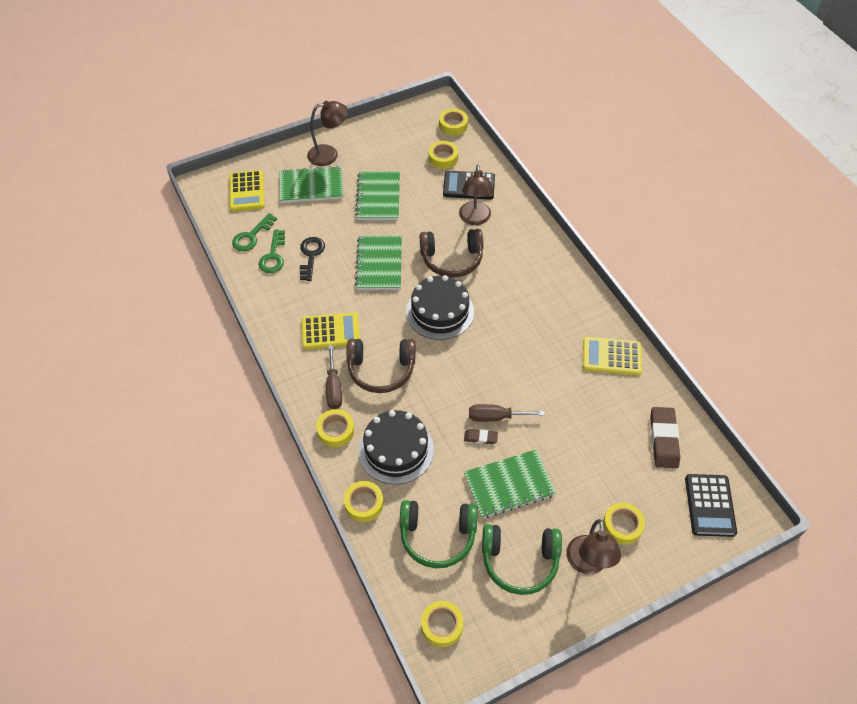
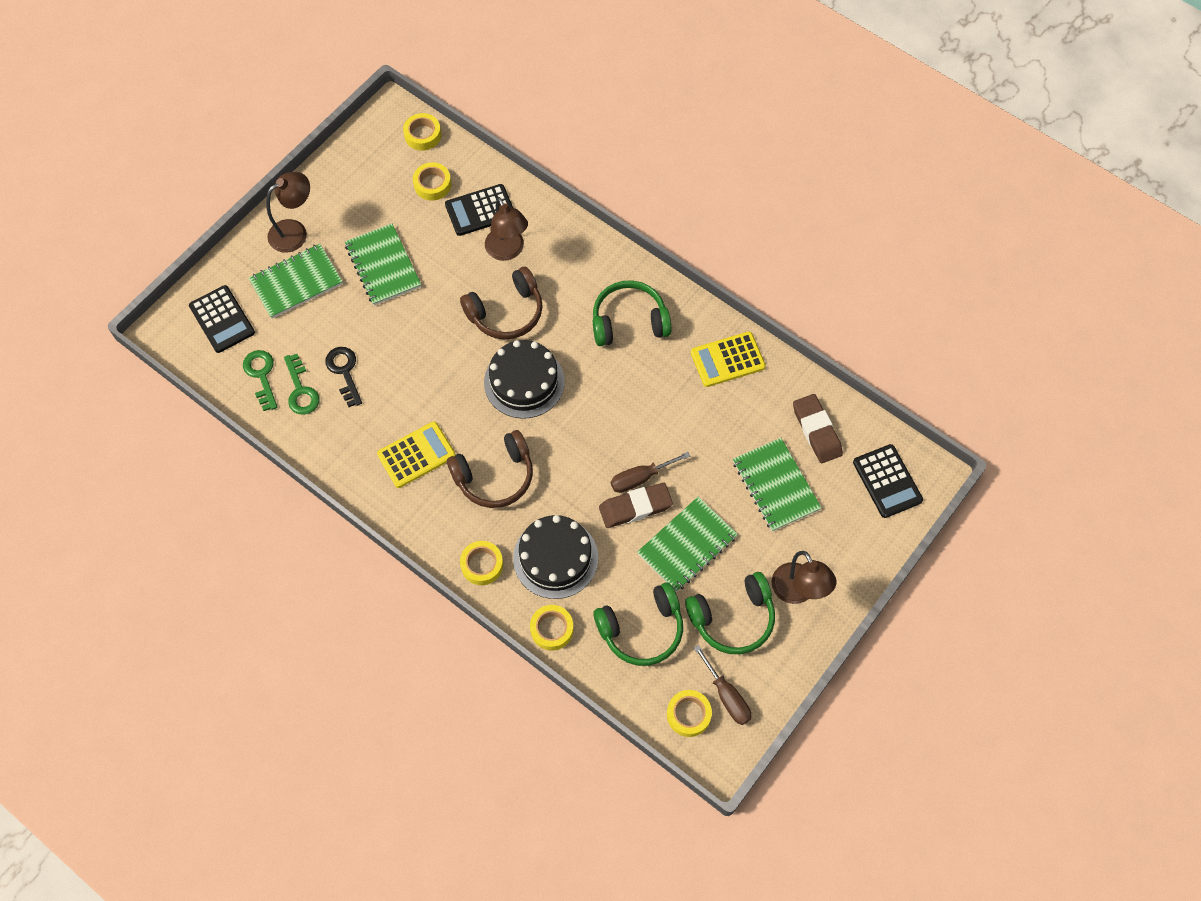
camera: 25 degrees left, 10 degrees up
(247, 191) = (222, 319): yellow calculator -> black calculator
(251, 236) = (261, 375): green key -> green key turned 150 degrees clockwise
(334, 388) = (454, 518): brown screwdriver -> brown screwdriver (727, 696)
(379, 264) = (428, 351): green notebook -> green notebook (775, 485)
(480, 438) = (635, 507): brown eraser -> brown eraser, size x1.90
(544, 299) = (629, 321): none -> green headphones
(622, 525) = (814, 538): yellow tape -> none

####################

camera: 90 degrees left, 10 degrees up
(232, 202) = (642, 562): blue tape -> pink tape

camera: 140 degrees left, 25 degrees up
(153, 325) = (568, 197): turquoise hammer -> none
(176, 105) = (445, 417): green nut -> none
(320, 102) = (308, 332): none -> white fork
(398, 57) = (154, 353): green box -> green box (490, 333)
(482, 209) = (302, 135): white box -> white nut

####################

**WHAT IS NEEDED**
Within the entries, find all lines that contain "green" and copy each one.

**SOLUTION FOR THIS PROBLEM**
(251, 236) = (261, 375): green key -> green key turned 150 degrees clockwise
(379, 264) = (428, 351): green notebook -> green notebook (775, 485)
(544, 299) = (629, 321): none -> green headphones
(176, 105) = (445, 417): green nut -> none
(398, 57) = (154, 353): green box -> green box (490, 333)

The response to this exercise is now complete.